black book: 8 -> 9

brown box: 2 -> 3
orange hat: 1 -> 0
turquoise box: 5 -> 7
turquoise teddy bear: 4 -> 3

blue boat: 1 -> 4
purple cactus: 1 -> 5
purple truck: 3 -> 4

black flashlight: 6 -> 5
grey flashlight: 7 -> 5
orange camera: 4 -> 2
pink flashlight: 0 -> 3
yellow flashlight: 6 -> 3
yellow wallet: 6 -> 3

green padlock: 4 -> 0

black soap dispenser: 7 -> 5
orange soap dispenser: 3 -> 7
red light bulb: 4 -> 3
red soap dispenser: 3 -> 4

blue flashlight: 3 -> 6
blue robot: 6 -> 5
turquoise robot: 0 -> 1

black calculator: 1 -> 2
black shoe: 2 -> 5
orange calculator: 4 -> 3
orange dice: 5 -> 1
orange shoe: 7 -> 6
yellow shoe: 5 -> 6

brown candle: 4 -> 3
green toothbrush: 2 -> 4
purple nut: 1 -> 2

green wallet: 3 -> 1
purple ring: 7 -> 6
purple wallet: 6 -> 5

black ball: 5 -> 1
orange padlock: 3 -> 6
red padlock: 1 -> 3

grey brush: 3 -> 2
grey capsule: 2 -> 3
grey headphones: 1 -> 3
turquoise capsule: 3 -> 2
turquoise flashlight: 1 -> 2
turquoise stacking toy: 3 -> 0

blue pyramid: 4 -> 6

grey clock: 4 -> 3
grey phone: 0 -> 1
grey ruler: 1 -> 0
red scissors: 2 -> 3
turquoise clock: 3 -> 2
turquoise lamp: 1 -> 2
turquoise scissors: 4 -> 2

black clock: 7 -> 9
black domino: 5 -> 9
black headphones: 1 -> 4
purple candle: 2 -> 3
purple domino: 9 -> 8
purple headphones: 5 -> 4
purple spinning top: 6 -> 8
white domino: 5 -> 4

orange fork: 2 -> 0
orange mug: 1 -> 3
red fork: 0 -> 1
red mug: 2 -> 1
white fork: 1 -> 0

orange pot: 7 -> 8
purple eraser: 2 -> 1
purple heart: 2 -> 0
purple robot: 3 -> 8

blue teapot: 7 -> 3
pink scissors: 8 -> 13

• TASK DETAILS: Copy from the line with "red soap dispenser: 3 -> 4" to the final line of the records, inclusive, and add nothing else.

• THE ANSWER:
red soap dispenser: 3 -> 4

blue flashlight: 3 -> 6
blue robot: 6 -> 5
turquoise robot: 0 -> 1

black calculator: 1 -> 2
black shoe: 2 -> 5
orange calculator: 4 -> 3
orange dice: 5 -> 1
orange shoe: 7 -> 6
yellow shoe: 5 -> 6

brown candle: 4 -> 3
green toothbrush: 2 -> 4
purple nut: 1 -> 2

green wallet: 3 -> 1
purple ring: 7 -> 6
purple wallet: 6 -> 5

black ball: 5 -> 1
orange padlock: 3 -> 6
red padlock: 1 -> 3

grey brush: 3 -> 2
grey capsule: 2 -> 3
grey headphones: 1 -> 3
turquoise capsule: 3 -> 2
turquoise flashlight: 1 -> 2
turquoise stacking toy: 3 -> 0

blue pyramid: 4 -> 6

grey clock: 4 -> 3
grey phone: 0 -> 1
grey ruler: 1 -> 0
red scissors: 2 -> 3
turquoise clock: 3 -> 2
turquoise lamp: 1 -> 2
turquoise scissors: 4 -> 2

black clock: 7 -> 9
black domino: 5 -> 9
black headphones: 1 -> 4
purple candle: 2 -> 3
purple domino: 9 -> 8
purple headphones: 5 -> 4
purple spinning top: 6 -> 8
white domino: 5 -> 4

orange fork: 2 -> 0
orange mug: 1 -> 3
red fork: 0 -> 1
red mug: 2 -> 1
white fork: 1 -> 0

orange pot: 7 -> 8
purple eraser: 2 -> 1
purple heart: 2 -> 0
purple robot: 3 -> 8

blue teapot: 7 -> 3
pink scissors: 8 -> 13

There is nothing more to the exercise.